Work item »
Would you copy each line of the records that includes the word "degrees"?
#### Given information
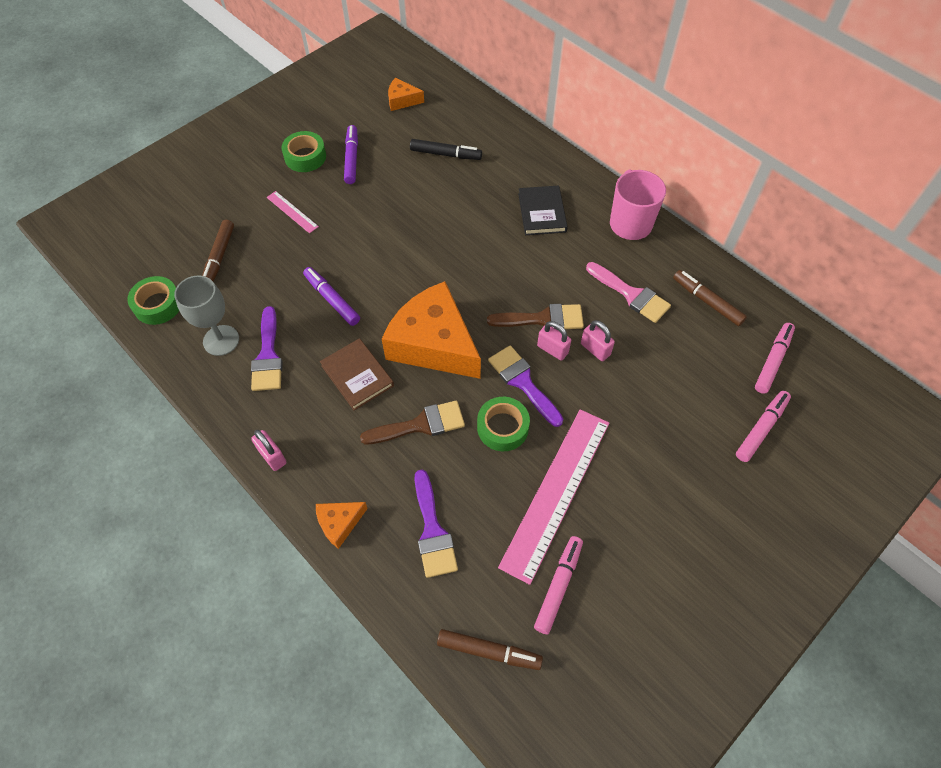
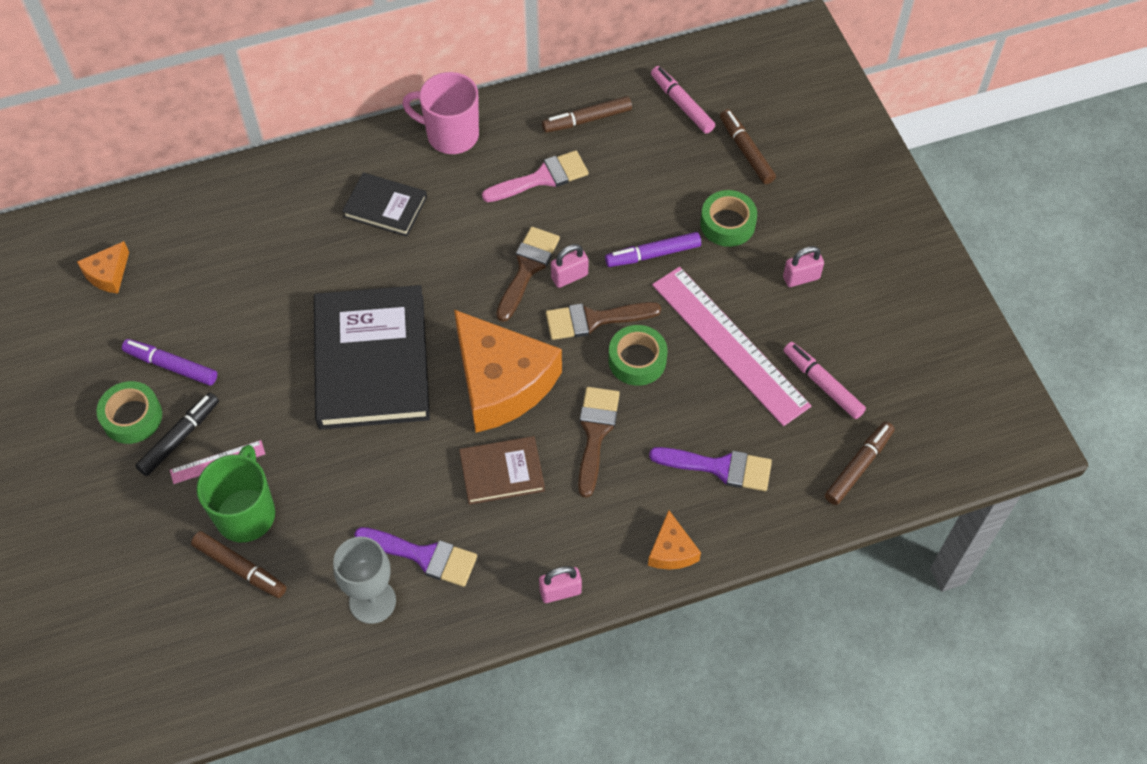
camera: 65 degrees left, 0 degrees up
green tape [127,276,179,325] -> green tape moved to [700,190,757,247]
purple marker [303,267,360,326] -> purple marker moved to [605,232,701,267]
orange cheese [382,281,481,379] -> orange cheese turned 105 degrees counterclockwise [454,310,562,433]
black marker [410,139,482,160] -> black marker moved to [135,393,219,476]
purple brush [488,345,563,427] -> brown brush [546,302,661,340]
pink padlock [581,320,615,361] -> pink padlock moved to [783,246,824,287]
pink marker [736,391,791,462] -> brown marker [720,109,776,184]
none -> green mug [197,445,275,542]
none -> black book [314,285,430,430]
########
Answer area »
camera: 65 degrees left, 0 degrees up
orange cheese [382,281,481,379] -> orange cheese turned 105 degrees counterclockwise [454,310,562,433]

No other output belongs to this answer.